> _Record extracts_
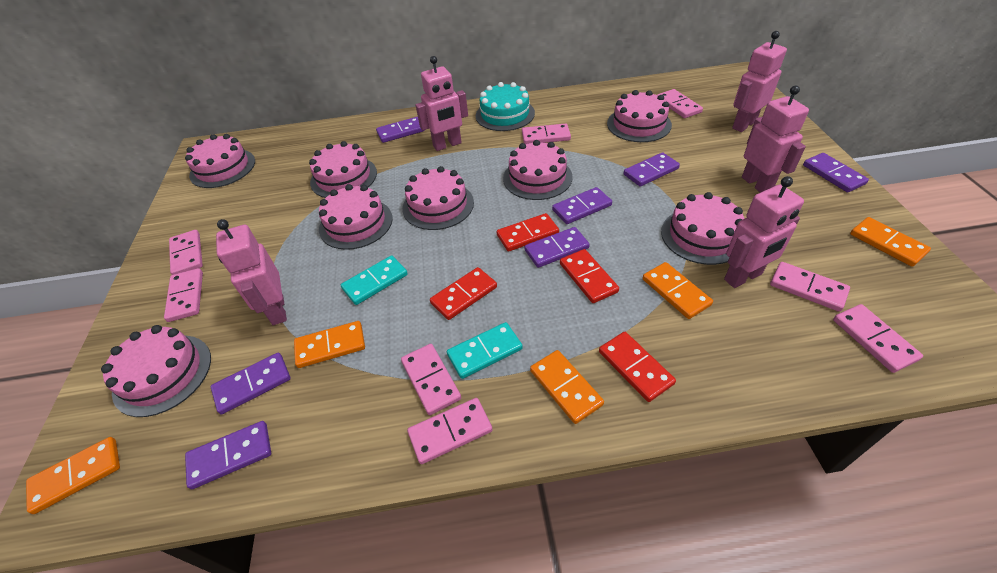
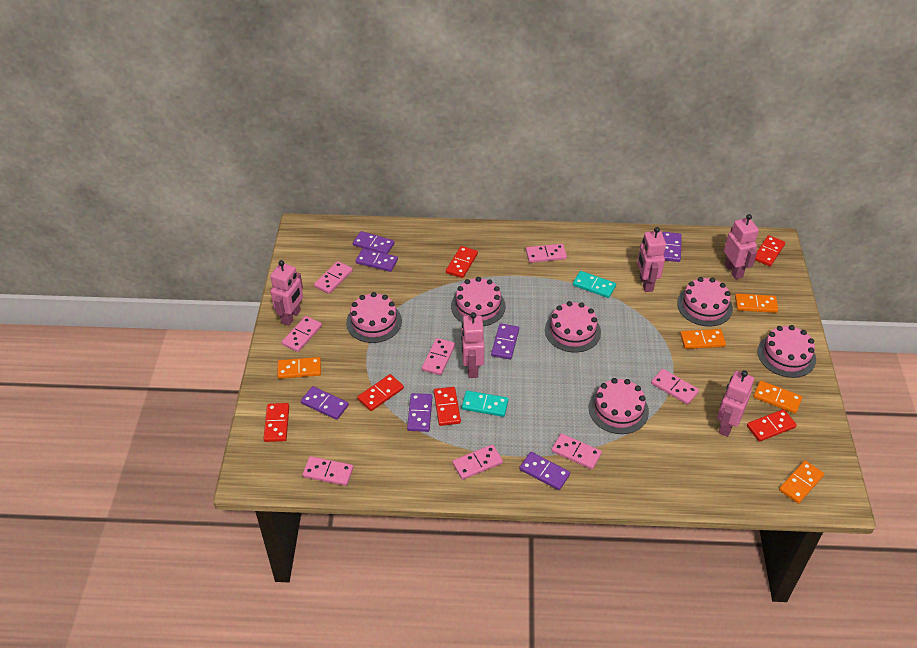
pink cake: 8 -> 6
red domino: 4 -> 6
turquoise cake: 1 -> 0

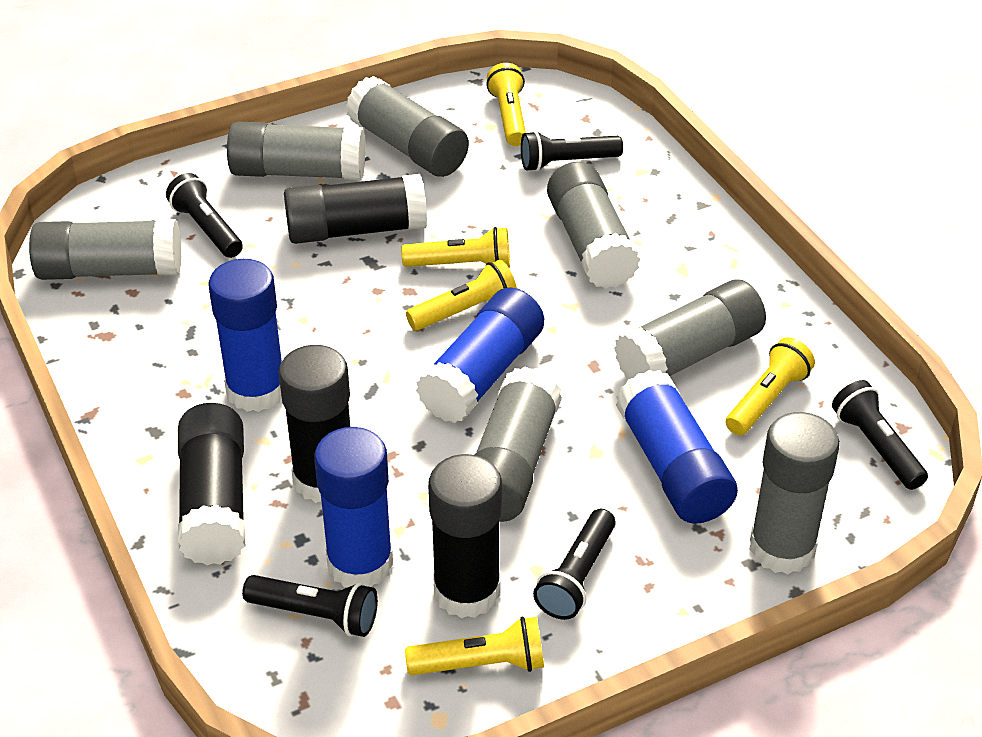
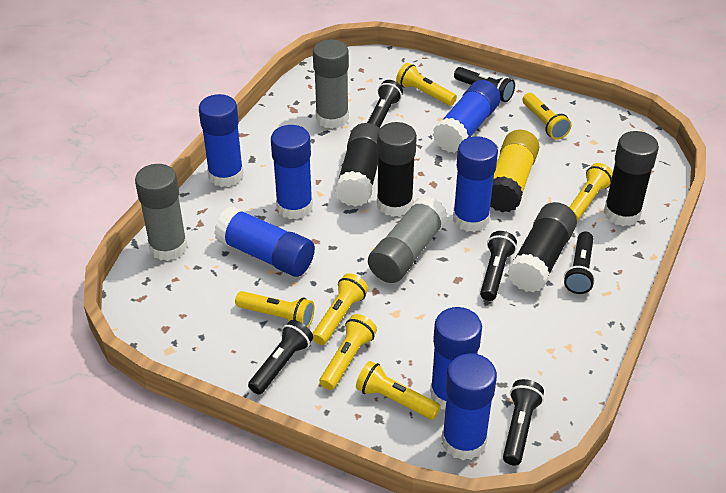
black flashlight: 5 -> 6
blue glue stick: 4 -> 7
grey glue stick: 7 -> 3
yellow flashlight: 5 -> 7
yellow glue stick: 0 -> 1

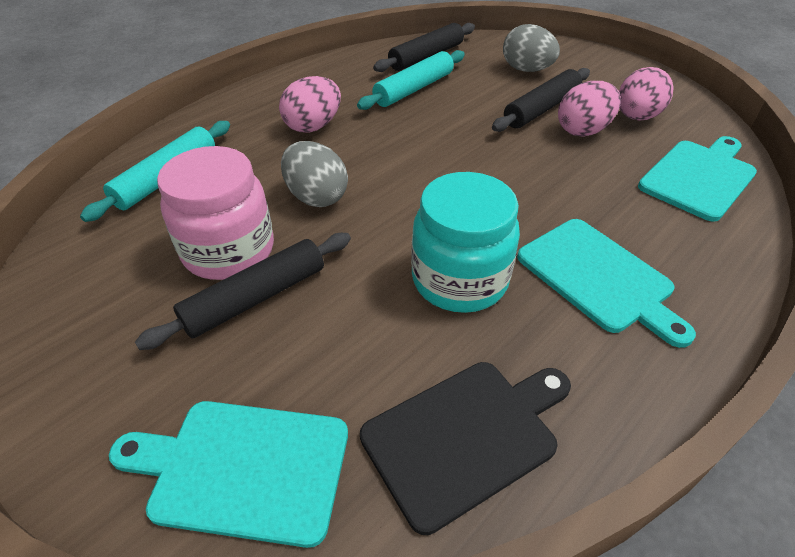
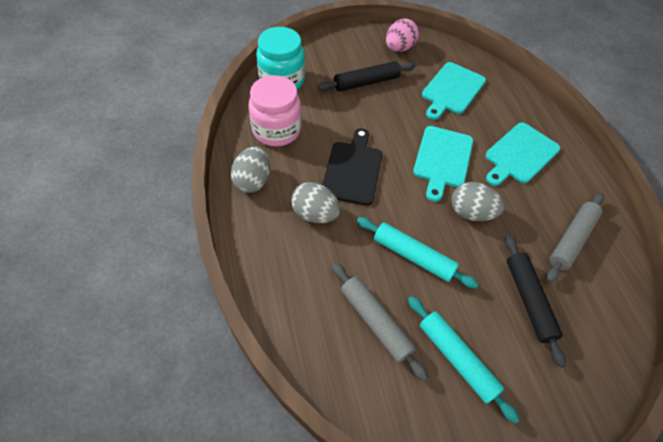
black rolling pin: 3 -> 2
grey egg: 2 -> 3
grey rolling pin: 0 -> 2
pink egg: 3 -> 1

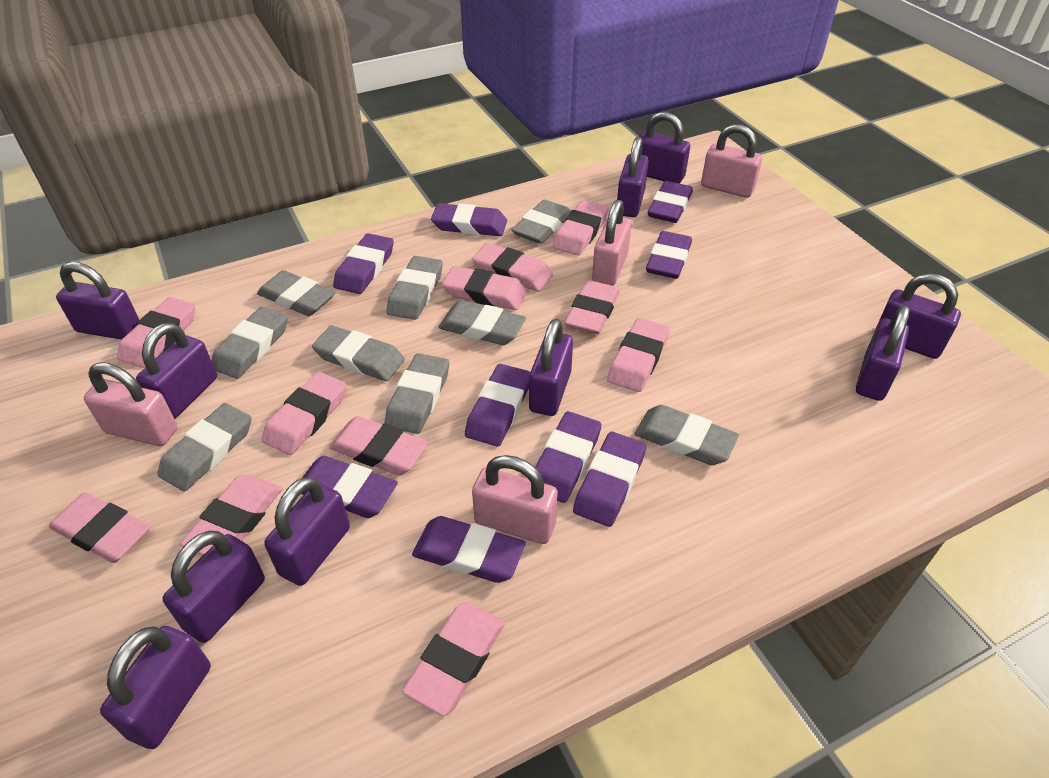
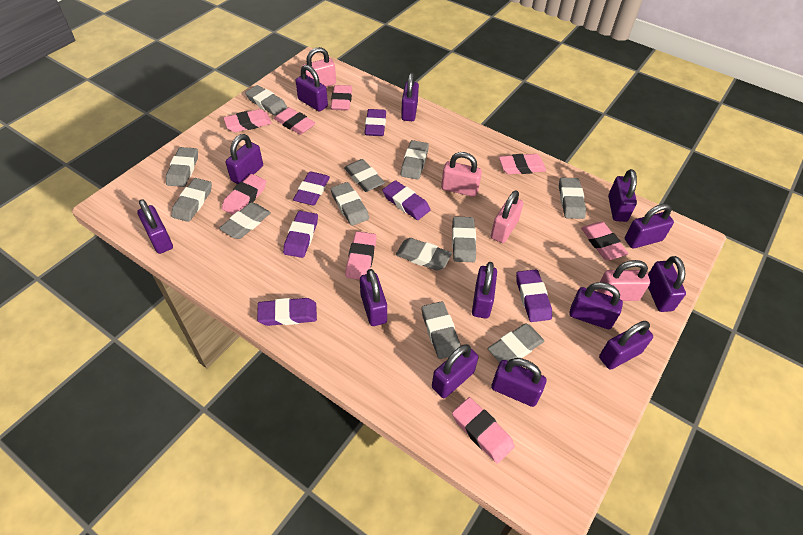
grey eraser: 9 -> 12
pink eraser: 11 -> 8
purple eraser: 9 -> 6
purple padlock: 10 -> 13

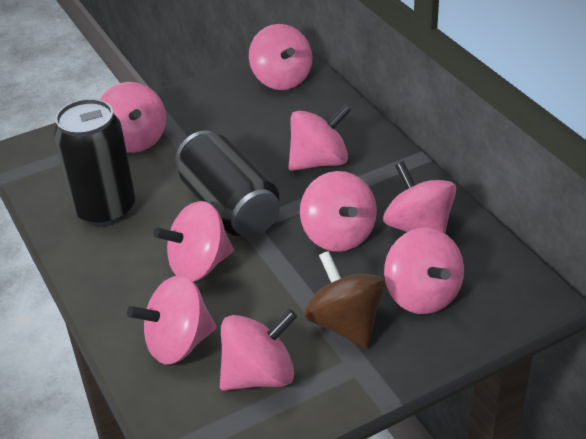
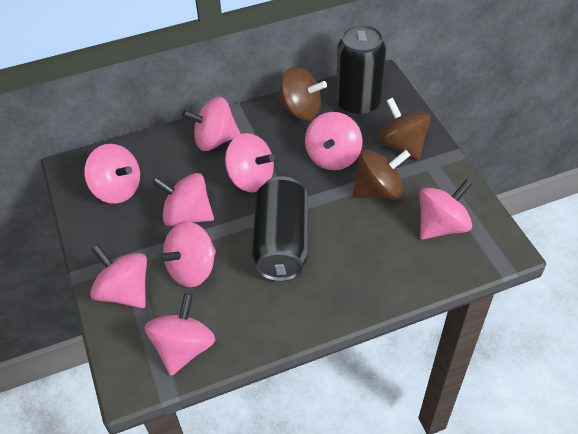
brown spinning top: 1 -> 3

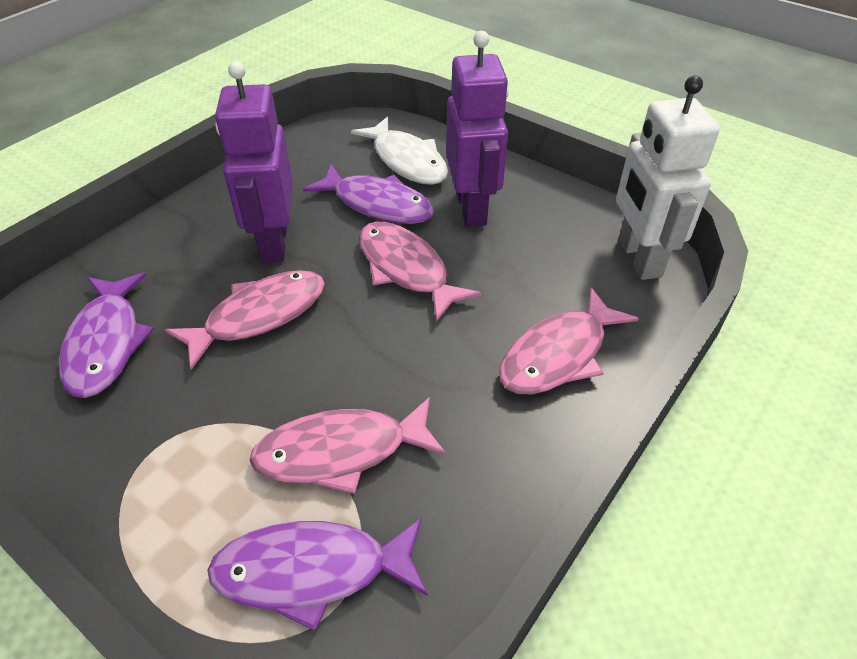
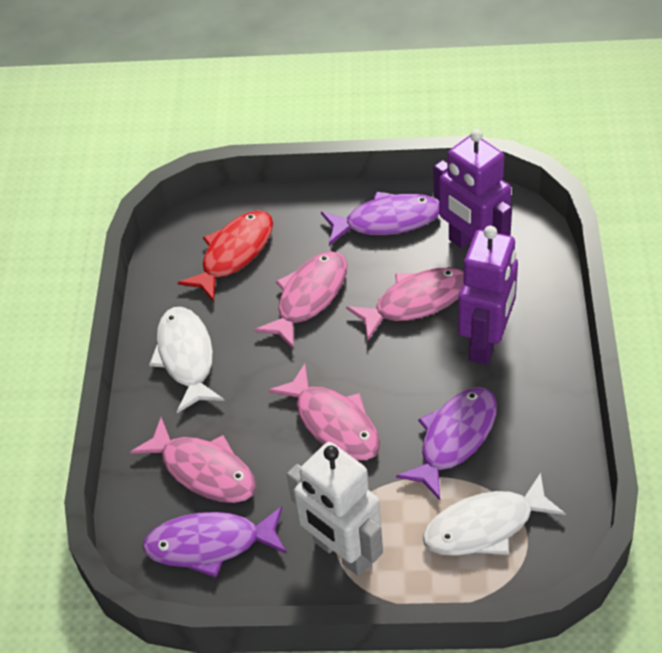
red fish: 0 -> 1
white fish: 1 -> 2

> _Exercise_
When the listing is transcribed, every line must match the original exactly, and the pictures must be left out.

> _Task response_
pink cake: 8 -> 6
red domino: 4 -> 6
turquoise cake: 1 -> 0

black flashlight: 5 -> 6
blue glue stick: 4 -> 7
grey glue stick: 7 -> 3
yellow flashlight: 5 -> 7
yellow glue stick: 0 -> 1

black rolling pin: 3 -> 2
grey egg: 2 -> 3
grey rolling pin: 0 -> 2
pink egg: 3 -> 1

grey eraser: 9 -> 12
pink eraser: 11 -> 8
purple eraser: 9 -> 6
purple padlock: 10 -> 13

brown spinning top: 1 -> 3

red fish: 0 -> 1
white fish: 1 -> 2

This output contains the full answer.